_Task statement_. Omit all pictures. Reproduce exactly the lines from the first line of the records below through the line with "The wallet (pink)".

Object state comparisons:

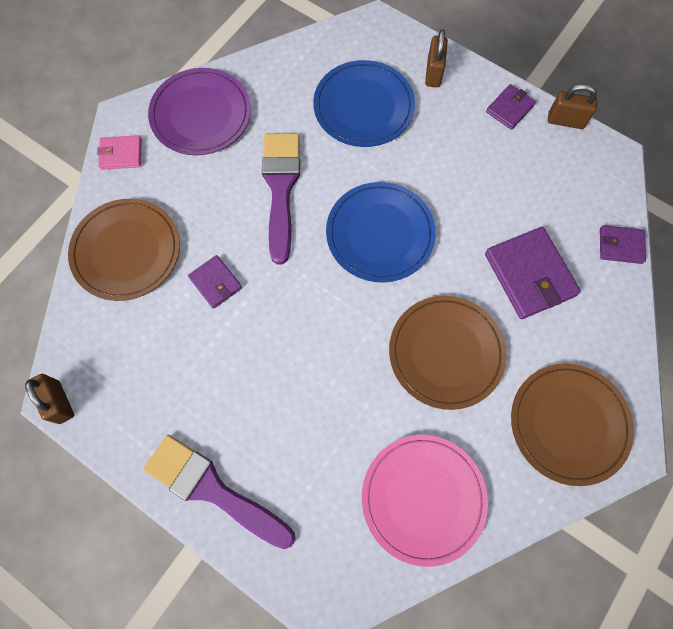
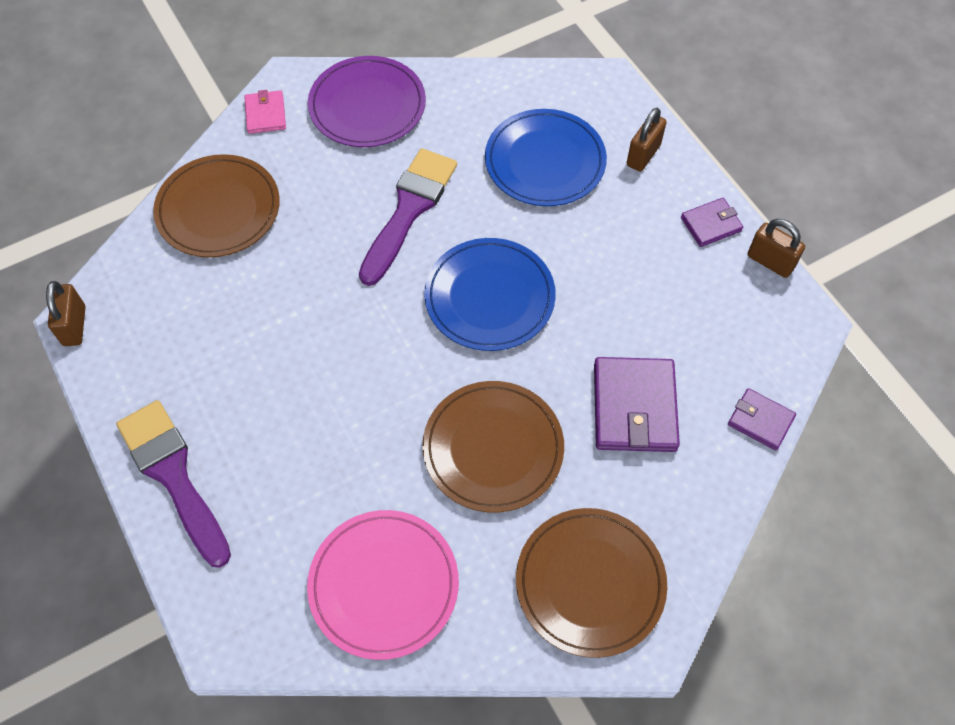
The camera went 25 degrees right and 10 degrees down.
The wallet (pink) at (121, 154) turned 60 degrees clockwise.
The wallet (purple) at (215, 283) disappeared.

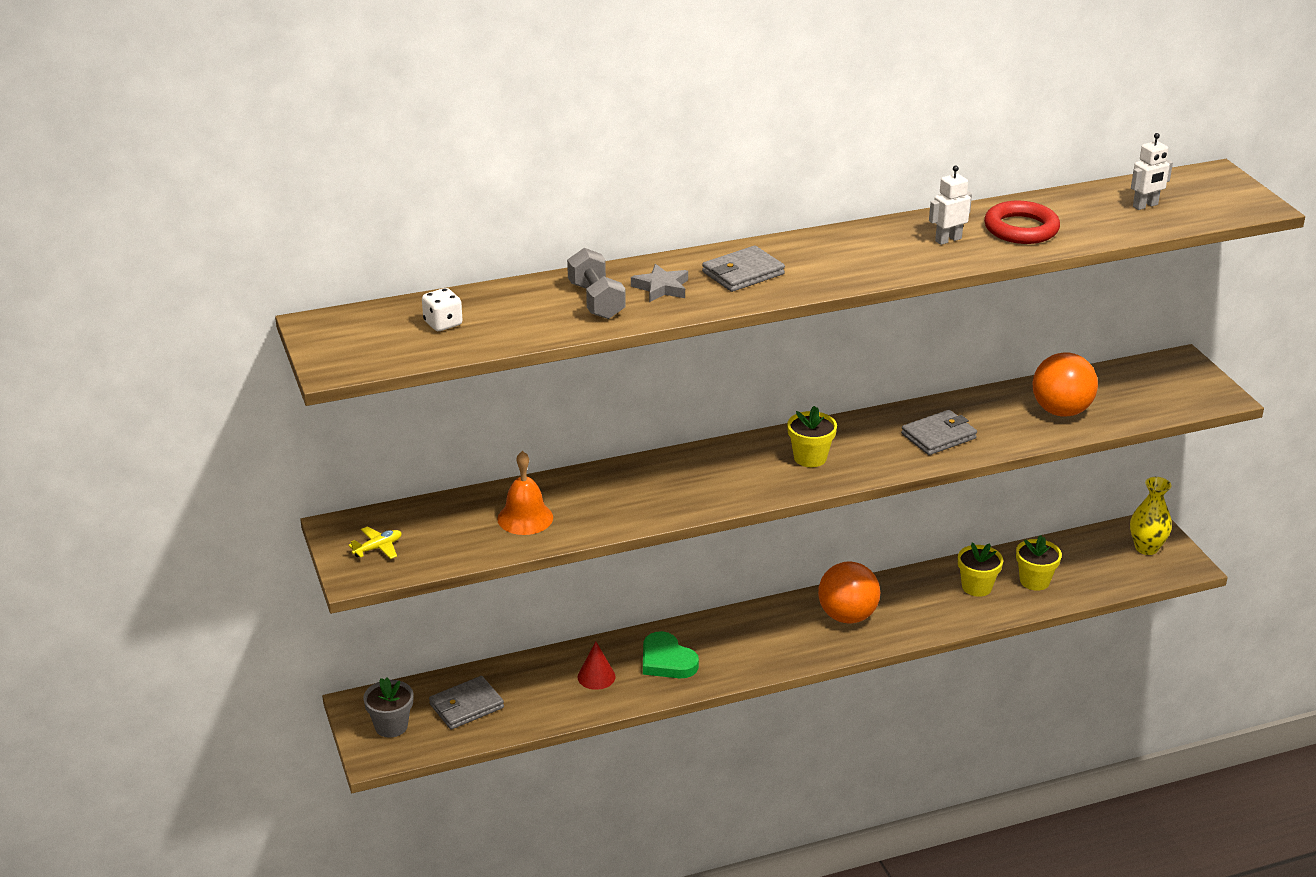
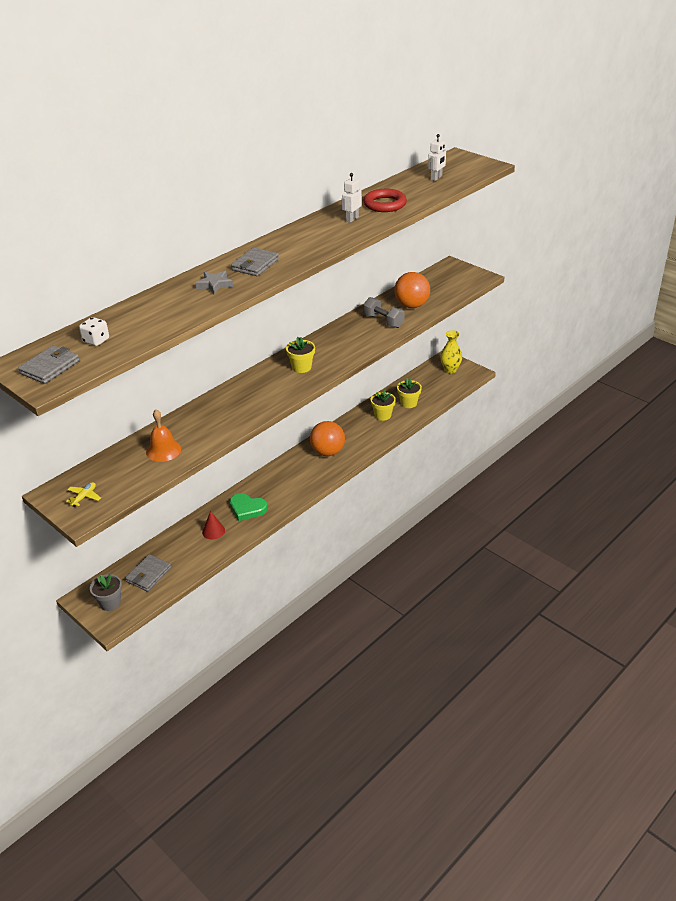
The camera went 25 degrees left and 5 degrees up.
The wallet (grey) moved from (938, 436) to (50, 367).
The dumbbell (grey) moved from (596, 301) to (383, 321).

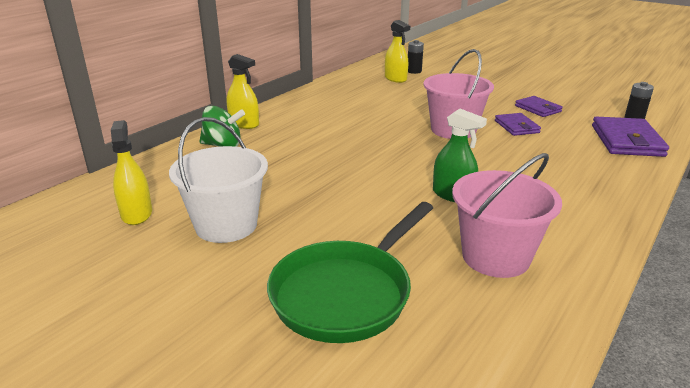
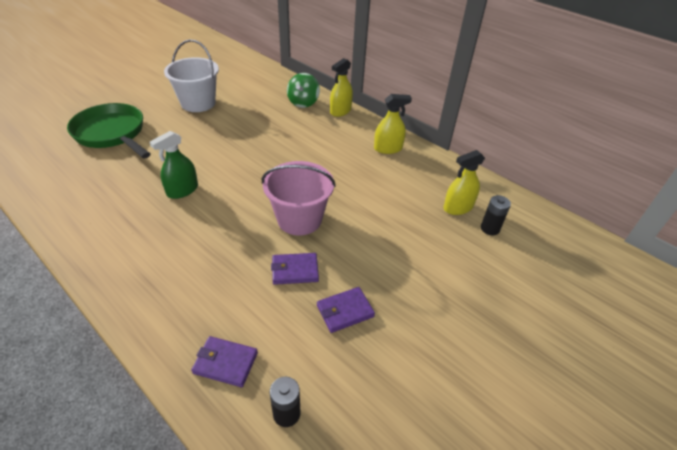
The camera went 95 degrees right and 15 degrees up.
The wallet (purple) at (626, 141) changed to 0.60 times the size.
The spray bottle (yellow) moved from (136, 214) to (388, 148).
The bucket (pink) at (495, 257) disappeared.

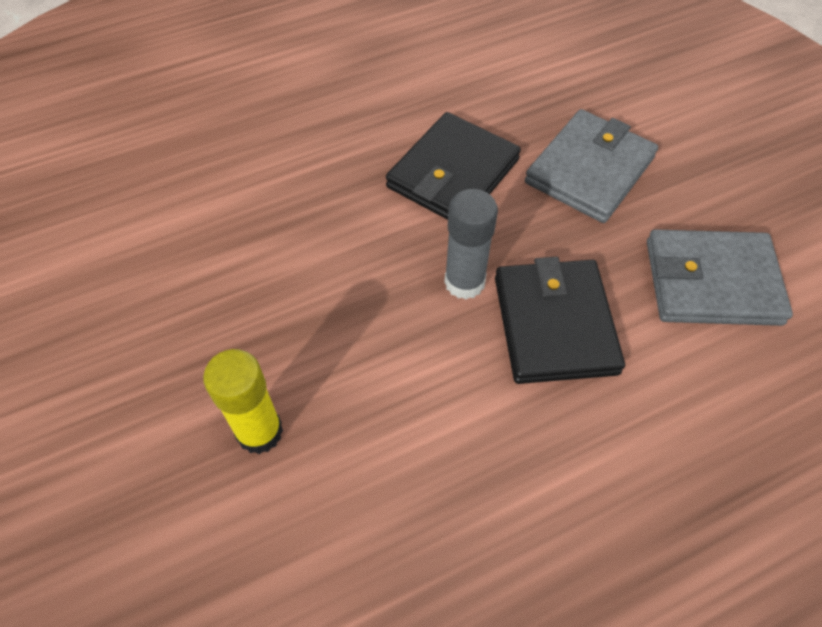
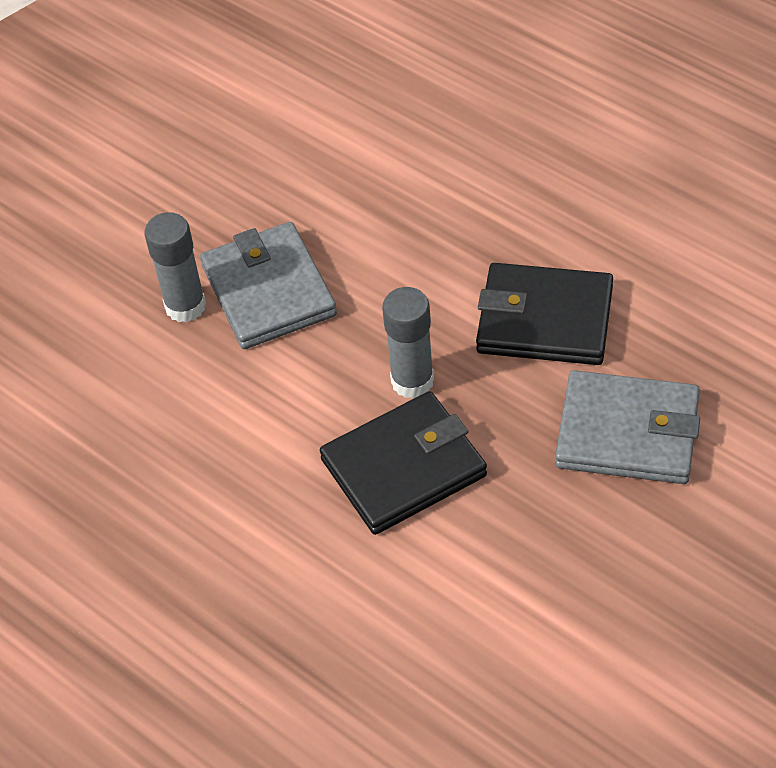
The camera went 70 degrees right and 5 degrees down.
The glue stick (yellow) at (259, 432) became the glue stick (grey) at (185, 306).
The wallet (grey) moved from (712, 282) to (268, 290).

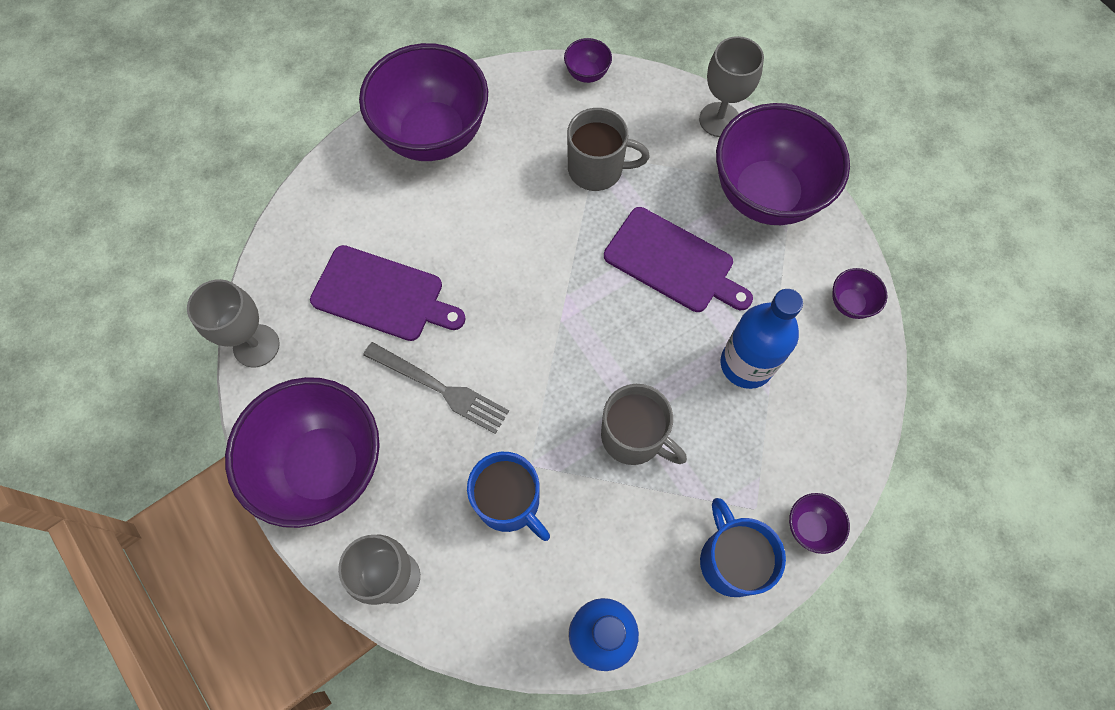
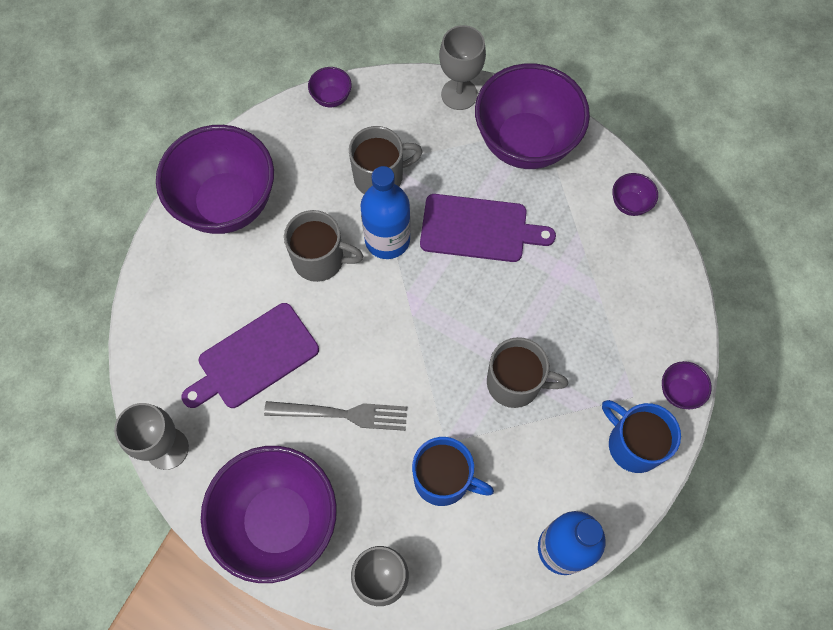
The camera went 25 degrees left and 0 degrees up.
The cutting board (purple) at (383, 295) turned 150 degrees clockwise.
The mug (grey) at (320, 259) appeared.
The bottle (blue) moved from (746, 364) to (387, 240).

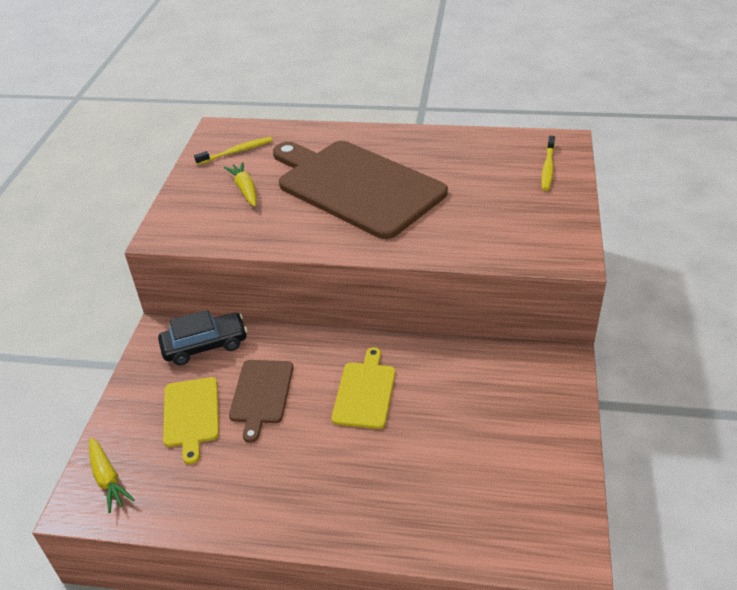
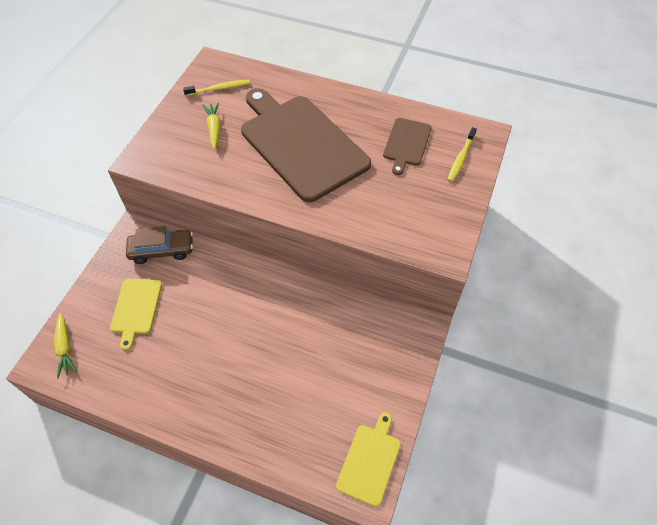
The camera went 10 degrees right and 15 degrees up.
The car (black) at (205, 345) became the car (brown) at (162, 250).
The cutting board (yellow) moved from (365, 392) to (370, 461).
The cutting board (brown) moved from (261, 394) to (406, 143).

_Response to this exercise_.
The camera went 25 degrees right and 10 degrees down.
The wallet (pink) at (121, 154) turned 60 degrees clockwise.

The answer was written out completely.